(What you need to do) Every line of the data below should be retyped exactly.

Stored records:
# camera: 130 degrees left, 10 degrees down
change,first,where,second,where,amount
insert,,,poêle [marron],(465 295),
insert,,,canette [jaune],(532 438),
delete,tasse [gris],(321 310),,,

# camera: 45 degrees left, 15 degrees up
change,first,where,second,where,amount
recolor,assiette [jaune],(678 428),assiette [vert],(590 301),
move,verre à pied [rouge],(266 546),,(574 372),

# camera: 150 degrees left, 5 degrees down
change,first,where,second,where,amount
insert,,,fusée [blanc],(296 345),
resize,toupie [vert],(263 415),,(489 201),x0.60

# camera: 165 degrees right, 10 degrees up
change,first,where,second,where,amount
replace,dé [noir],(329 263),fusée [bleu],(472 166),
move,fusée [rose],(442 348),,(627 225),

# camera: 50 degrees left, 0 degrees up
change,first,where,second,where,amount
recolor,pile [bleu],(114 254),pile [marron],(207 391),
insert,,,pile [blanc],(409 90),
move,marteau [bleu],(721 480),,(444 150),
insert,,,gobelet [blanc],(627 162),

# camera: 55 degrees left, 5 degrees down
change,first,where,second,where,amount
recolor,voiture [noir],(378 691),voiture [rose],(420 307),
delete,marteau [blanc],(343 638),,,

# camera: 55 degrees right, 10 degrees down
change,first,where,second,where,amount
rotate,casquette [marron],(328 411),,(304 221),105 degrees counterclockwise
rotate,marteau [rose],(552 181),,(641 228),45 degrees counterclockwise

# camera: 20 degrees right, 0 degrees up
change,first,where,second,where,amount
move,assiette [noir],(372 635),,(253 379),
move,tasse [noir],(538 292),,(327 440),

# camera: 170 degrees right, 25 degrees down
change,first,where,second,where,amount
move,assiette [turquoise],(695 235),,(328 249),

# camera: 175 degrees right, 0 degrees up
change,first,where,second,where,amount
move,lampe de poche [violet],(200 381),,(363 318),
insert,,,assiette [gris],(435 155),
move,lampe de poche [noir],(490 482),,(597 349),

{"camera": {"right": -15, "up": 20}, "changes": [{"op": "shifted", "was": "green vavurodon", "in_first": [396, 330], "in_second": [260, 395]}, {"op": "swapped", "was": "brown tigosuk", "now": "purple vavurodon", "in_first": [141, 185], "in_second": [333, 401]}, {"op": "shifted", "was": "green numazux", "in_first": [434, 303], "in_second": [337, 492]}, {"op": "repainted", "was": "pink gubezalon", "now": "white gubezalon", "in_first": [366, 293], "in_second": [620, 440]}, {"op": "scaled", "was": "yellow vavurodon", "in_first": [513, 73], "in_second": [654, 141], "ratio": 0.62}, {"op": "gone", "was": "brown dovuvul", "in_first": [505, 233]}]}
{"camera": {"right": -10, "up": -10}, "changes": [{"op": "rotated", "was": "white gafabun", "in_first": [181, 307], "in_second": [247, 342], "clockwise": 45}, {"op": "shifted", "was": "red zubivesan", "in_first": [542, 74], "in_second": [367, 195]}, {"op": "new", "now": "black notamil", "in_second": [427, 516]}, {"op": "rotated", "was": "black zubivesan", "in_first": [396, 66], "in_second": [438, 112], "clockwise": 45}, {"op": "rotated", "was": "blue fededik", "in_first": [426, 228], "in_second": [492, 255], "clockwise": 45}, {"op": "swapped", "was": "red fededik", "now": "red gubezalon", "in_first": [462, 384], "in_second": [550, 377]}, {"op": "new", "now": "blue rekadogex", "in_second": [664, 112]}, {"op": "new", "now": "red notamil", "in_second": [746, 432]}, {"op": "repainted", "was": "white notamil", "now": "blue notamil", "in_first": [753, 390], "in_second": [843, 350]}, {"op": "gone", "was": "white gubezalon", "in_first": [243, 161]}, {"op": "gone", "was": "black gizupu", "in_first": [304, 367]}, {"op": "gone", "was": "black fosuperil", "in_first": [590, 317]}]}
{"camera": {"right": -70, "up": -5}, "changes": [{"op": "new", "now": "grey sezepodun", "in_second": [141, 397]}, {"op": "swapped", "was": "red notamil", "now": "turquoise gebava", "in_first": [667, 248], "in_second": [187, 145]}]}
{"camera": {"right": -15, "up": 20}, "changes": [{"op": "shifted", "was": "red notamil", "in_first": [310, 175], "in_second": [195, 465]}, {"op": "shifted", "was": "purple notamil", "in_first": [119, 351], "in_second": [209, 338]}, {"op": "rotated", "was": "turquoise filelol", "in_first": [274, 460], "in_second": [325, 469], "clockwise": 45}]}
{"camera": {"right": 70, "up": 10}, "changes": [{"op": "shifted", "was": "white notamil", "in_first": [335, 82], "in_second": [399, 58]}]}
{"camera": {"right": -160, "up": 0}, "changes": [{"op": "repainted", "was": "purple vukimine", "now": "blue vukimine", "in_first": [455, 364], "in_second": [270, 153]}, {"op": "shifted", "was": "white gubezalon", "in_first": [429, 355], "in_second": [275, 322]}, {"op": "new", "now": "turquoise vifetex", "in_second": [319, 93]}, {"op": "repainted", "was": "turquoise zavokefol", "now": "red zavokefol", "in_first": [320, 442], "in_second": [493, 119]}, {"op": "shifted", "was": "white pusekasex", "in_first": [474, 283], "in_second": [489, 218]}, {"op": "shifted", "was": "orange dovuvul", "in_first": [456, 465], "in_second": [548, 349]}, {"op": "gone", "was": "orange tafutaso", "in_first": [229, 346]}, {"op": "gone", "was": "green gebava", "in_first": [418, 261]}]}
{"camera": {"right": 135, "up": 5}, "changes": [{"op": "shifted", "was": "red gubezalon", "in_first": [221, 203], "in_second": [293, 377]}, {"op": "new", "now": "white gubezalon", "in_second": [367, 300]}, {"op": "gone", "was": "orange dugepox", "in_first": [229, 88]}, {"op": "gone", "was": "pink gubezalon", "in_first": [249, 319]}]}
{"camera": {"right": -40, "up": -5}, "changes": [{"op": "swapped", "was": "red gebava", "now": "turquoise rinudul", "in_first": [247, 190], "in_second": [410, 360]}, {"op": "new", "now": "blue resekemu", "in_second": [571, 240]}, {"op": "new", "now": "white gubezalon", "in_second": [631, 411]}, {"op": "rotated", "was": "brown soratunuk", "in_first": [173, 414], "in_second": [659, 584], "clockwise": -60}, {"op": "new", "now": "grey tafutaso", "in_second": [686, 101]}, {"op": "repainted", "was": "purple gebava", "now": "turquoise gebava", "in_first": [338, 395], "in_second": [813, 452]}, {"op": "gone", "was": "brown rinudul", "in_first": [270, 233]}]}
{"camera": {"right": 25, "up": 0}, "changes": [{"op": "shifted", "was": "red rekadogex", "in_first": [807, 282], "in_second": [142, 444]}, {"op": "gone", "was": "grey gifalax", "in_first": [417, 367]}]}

(Written answer)
# camera: 130 degrees left, 10 degrees down
change,first,where,second,where,amount
insert,,,poêle [marron],(465 295),
insert,,,canette [jaune],(532 438),
delete,tasse [gris],(321 310),,,

# camera: 45 degrees left, 15 degrees up
change,first,where,second,where,amount
recolor,assiette [jaune],(678 428),assiette [vert],(590 301),
move,verre à pied [rouge],(266 546),,(574 372),

# camera: 150 degrees left, 5 degrees down
change,first,where,second,where,amount
insert,,,fusée [blanc],(296 345),
resize,toupie [vert],(263 415),,(489 201),x0.60

# camera: 165 degrees right, 10 degrees up
change,first,where,second,where,amount
replace,dé [noir],(329 263),fusée [bleu],(472 166),
move,fusée [rose],(442 348),,(627 225),

# camera: 50 degrees left, 0 degrees up
change,first,where,second,where,amount
recolor,pile [bleu],(114 254),pile [marron],(207 391),
insert,,,pile [blanc],(409 90),
move,marteau [bleu],(721 480),,(444 150),
insert,,,gobelet [blanc],(627 162),

# camera: 55 degrees left, 5 degrees down
change,first,where,second,where,amount
recolor,voiture [noir],(378 691),voiture [rose],(420 307),
delete,marteau [blanc],(343 638),,,

# camera: 55 degrees right, 10 degrees down
change,first,where,second,where,amount
rotate,casquette [marron],(328 411),,(304 221),105 degrees counterclockwise
rotate,marteau [rose],(552 181),,(641 228),45 degrees counterclockwise

# camera: 20 degrees right, 0 degrees up
change,first,where,second,where,amount
move,assiette [noir],(372 635),,(253 379),
move,tasse [noir],(538 292),,(327 440),

# camera: 170 degrees right, 25 degrees down
change,first,where,second,where,amount
move,assiette [turquoise],(695 235),,(328 249),

# camera: 175 degrees right, 0 degrees up
change,first,where,second,where,amount
move,lampe de poche [violet],(200 381),,(363 318),
insert,,,assiette [gris],(435 155),
move,lampe de poche [noir],(490 482),,(597 349),

{"camera": {"right": -15, "up": 20}, "changes": [{"op": "shifted", "was": "green vavurodon", "in_first": [396, 330], "in_second": [260, 395]}, {"op": "swapped", "was": "brown tigosuk", "now": "purple vavurodon", "in_first": [141, 185], "in_second": [333, 401]}, {"op": "shifted", "was": "green numazux", "in_first": [434, 303], "in_second": [337, 492]}, {"op": "repainted", "was": "pink gubezalon", "now": "white gubezalon", "in_first": [366, 293], "in_second": [620, 440]}, {"op": "scaled", "was": "yellow vavurodon", "in_first": [513, 73], "in_second": [654, 141], "ratio": 0.62}, {"op": "gone", "was": "brown dovuvul", "in_first": [505, 233]}]}
{"camera": {"right": -10, "up": -10}, "changes": [{"op": "rotated", "was": "white gafabun", "in_first": [181, 307], "in_second": [247, 342], "clockwise": 45}, {"op": "shifted", "was": "red zubivesan", "in_first": [542, 74], "in_second": [367, 195]}, {"op": "new", "now": "black notamil", "in_second": [427, 516]}, {"op": "rotated", "was": "black zubivesan", "in_first": [396, 66], "in_second": [438, 112], "clockwise": 45}, {"op": "rotated", "was": "blue fededik", "in_first": [426, 228], "in_second": [492, 255], "clockwise": 45}, {"op": "swapped", "was": "red fededik", "now": "red gubezalon", "in_first": [462, 384], "in_second": [550, 377]}, {"op": "new", "now": "blue rekadogex", "in_second": [664, 112]}, {"op": "new", "now": "red notamil", "in_second": [746, 432]}, {"op": "repainted", "was": "white notamil", "now": "blue notamil", "in_first": [753, 390], "in_second": [843, 350]}, {"op": "gone", "was": "white gubezalon", "in_first": [243, 161]}, {"op": "gone", "was": "black gizupu", "in_first": [304, 367]}, {"op": "gone", "was": "black fosuperil", "in_first": [590, 317]}]}
{"camera": {"right": -70, "up": -5}, "changes": [{"op": "new", "now": "grey sezepodun", "in_second": [141, 397]}, {"op": "swapped", "was": "red notamil", "now": "turquoise gebava", "in_first": [667, 248], "in_second": [187, 145]}]}
{"camera": {"right": -15, "up": 20}, "changes": [{"op": "shifted", "was": "red notamil", "in_first": [310, 175], "in_second": [195, 465]}, {"op": "shifted", "was": "purple notamil", "in_first": [119, 351], "in_second": [209, 338]}, {"op": "rotated", "was": "turquoise filelol", "in_first": [274, 460], "in_second": [325, 469], "clockwise": 45}]}
{"camera": {"right": 70, "up": 10}, "changes": [{"op": "shifted", "was": "white notamil", "in_first": [335, 82], "in_second": [399, 58]}]}
{"camera": {"right": -160, "up": 0}, "changes": [{"op": "repainted", "was": "purple vukimine", "now": "blue vukimine", "in_first": [455, 364], "in_second": [270, 153]}, {"op": "shifted", "was": "white gubezalon", "in_first": [429, 355], "in_second": [275, 322]}, {"op": "new", "now": "turquoise vifetex", "in_second": [319, 93]}, {"op": "repainted", "was": "turquoise zavokefol", "now": "red zavokefol", "in_first": [320, 442], "in_second": [493, 119]}, {"op": "shifted", "was": "white pusekasex", "in_first": [474, 283], "in_second": [489, 218]}, {"op": "shifted", "was": "orange dovuvul", "in_first": [456, 465], "in_second": [548, 349]}, {"op": "gone", "was": "orange tafutaso", "in_first": [229, 346]}, {"op": "gone", "was": "green gebava", "in_first": [418, 261]}]}
{"camera": {"right": 135, "up": 5}, "changes": [{"op": "shifted", "was": "red gubezalon", "in_first": [221, 203], "in_second": [293, 377]}, {"op": "new", "now": "white gubezalon", "in_second": [367, 300]}, {"op": "gone", "was": "orange dugepox", "in_first": [229, 88]}, {"op": "gone", "was": "pink gubezalon", "in_first": [249, 319]}]}
{"camera": {"right": -40, "up": -5}, "changes": [{"op": "swapped", "was": "red gebava", "now": "turquoise rinudul", "in_first": [247, 190], "in_second": [410, 360]}, {"op": "new", "now": "blue resekemu", "in_second": [571, 240]}, {"op": "new", "now": "white gubezalon", "in_second": [631, 411]}, {"op": "rotated", "was": "brown soratunuk", "in_first": [173, 414], "in_second": [659, 584], "clockwise": -60}, {"op": "new", "now": "grey tafutaso", "in_second": [686, 101]}, {"op": "repainted", "was": "purple gebava", "now": "turquoise gebava", "in_first": [338, 395], "in_second": [813, 452]}, {"op": "gone", "was": "brown rinudul", "in_first": [270, 233]}]}
{"camera": {"right": 25, "up": 0}, "changes": [{"op": "shifted", "was": "red rekadogex", "in_first": [807, 282], "in_second": [142, 444]}, {"op": "gone", "was": "grey gifalax", "in_first": [417, 367]}]}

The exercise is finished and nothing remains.